▶ _WHAT IS REQUIRED_: Output only the lines below from the one containing "purple bowling pin: 3 -> 5" to the one containing "yellow button: 3 -> 4", exactly as written, both ends kept.

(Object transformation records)
Start of Block

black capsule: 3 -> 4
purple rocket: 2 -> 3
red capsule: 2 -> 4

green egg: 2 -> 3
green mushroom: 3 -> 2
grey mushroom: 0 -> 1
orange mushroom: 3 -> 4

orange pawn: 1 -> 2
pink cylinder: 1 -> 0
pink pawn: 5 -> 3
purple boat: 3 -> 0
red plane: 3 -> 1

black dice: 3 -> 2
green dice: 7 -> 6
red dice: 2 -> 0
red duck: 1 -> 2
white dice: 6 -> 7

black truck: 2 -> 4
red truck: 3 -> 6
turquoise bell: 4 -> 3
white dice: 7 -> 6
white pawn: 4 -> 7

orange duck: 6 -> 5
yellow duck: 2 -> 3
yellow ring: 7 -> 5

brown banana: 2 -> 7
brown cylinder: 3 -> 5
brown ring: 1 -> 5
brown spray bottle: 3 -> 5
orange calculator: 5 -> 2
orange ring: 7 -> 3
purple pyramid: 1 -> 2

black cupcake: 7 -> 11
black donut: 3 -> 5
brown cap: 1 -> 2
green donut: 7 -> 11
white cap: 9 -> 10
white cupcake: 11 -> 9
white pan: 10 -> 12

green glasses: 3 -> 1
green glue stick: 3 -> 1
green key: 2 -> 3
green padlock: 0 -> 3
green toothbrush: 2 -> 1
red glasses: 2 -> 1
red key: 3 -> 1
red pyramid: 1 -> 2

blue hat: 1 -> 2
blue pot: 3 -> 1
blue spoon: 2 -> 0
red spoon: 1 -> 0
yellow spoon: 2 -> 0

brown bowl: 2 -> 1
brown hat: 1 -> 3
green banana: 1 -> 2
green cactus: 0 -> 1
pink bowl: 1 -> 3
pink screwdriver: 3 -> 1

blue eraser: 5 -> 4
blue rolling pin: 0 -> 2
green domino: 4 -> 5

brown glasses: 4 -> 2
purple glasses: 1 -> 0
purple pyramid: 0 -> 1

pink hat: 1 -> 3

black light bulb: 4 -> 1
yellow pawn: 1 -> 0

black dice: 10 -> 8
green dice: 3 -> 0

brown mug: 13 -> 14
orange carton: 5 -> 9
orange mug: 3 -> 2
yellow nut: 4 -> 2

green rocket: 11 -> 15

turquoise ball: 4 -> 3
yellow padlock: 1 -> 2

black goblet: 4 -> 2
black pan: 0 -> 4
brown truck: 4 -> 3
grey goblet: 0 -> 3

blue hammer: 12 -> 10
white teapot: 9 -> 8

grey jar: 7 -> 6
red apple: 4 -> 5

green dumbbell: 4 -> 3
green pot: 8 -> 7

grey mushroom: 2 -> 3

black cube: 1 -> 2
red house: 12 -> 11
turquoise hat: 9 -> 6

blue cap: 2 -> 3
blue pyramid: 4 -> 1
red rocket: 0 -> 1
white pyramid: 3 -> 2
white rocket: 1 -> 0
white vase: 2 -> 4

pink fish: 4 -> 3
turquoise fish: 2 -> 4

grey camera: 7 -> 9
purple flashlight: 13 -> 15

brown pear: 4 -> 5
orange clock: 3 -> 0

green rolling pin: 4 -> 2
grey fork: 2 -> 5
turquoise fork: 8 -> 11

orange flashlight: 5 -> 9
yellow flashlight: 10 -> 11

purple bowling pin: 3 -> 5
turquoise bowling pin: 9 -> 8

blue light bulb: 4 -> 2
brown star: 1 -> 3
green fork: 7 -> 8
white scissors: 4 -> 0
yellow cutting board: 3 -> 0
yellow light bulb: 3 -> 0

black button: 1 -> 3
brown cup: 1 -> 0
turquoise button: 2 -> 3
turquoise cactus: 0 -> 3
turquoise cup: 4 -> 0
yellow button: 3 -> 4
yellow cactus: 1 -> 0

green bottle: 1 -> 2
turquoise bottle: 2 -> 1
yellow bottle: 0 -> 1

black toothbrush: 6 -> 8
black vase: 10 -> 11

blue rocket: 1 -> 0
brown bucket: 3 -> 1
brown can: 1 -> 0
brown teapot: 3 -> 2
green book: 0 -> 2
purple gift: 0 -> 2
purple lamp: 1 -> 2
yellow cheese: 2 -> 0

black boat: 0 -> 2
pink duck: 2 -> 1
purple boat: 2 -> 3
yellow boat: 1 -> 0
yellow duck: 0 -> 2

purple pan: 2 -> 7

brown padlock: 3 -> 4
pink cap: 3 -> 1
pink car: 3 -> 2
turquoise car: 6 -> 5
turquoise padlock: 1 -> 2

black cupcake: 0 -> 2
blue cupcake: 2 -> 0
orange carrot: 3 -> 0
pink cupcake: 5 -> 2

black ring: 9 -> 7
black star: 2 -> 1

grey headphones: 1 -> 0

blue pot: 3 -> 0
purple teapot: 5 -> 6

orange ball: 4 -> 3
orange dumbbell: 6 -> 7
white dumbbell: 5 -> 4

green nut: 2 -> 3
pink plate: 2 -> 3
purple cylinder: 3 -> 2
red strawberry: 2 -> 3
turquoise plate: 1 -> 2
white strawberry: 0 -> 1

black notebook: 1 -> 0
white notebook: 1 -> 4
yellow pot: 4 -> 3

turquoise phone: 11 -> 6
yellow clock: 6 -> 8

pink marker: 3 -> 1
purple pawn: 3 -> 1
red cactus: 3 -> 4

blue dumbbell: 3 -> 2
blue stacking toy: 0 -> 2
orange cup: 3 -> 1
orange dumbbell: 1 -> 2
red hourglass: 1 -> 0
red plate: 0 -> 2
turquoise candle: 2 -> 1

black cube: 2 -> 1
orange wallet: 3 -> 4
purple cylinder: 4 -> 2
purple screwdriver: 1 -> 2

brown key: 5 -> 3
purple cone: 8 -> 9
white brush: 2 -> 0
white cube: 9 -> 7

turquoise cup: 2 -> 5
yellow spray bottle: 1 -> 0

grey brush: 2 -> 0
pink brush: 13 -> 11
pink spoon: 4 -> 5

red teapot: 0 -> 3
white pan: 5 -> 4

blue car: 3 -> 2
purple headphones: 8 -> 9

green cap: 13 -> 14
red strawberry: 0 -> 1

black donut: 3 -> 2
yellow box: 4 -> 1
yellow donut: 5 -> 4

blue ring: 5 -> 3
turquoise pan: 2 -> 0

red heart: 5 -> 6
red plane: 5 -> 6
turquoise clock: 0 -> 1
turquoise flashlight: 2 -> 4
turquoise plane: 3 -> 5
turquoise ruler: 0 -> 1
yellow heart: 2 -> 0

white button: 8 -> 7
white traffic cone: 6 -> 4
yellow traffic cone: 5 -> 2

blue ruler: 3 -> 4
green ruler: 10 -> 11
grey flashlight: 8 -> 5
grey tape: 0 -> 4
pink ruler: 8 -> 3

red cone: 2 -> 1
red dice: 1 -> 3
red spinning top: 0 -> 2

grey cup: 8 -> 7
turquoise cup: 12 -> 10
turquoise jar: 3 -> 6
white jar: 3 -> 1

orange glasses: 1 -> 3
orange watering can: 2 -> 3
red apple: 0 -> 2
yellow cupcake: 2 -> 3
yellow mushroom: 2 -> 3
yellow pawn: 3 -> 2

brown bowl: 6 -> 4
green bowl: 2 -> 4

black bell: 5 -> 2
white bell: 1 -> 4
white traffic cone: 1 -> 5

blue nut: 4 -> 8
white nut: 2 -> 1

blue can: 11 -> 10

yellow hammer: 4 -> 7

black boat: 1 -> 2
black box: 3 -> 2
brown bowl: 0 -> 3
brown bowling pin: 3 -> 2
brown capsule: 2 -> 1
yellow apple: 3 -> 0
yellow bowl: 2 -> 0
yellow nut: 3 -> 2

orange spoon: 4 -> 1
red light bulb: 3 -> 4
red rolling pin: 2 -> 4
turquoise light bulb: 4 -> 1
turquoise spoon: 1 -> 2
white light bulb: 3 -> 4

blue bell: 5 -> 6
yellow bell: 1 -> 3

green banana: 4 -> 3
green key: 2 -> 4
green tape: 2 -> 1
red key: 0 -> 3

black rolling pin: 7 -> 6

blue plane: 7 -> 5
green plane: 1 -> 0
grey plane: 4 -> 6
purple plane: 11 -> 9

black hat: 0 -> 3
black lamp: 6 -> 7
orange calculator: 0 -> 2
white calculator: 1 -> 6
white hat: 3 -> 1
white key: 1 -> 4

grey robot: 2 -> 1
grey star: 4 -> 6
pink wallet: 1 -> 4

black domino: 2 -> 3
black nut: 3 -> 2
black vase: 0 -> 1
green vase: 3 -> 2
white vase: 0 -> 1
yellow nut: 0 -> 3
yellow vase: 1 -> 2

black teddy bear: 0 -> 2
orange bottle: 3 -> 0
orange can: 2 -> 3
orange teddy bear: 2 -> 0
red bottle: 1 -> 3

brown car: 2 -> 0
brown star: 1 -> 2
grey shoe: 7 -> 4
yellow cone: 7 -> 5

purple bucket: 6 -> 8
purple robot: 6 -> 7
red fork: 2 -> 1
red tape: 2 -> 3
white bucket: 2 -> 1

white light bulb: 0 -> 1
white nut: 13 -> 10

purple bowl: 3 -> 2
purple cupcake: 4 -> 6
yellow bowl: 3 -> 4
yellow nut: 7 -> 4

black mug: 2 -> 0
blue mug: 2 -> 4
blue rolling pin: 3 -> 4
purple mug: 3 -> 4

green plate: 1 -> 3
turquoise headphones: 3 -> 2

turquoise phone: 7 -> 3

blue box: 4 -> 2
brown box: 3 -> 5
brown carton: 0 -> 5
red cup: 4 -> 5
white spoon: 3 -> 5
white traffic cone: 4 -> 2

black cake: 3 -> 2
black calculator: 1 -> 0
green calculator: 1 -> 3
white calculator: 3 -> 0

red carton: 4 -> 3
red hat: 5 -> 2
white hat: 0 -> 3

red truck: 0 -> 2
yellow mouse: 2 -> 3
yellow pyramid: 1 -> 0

End of Block

▶ _ANSWER FOR THIS EXERCISE_:
purple bowling pin: 3 -> 5
turquoise bowling pin: 9 -> 8

blue light bulb: 4 -> 2
brown star: 1 -> 3
green fork: 7 -> 8
white scissors: 4 -> 0
yellow cutting board: 3 -> 0
yellow light bulb: 3 -> 0

black button: 1 -> 3
brown cup: 1 -> 0
turquoise button: 2 -> 3
turquoise cactus: 0 -> 3
turquoise cup: 4 -> 0
yellow button: 3 -> 4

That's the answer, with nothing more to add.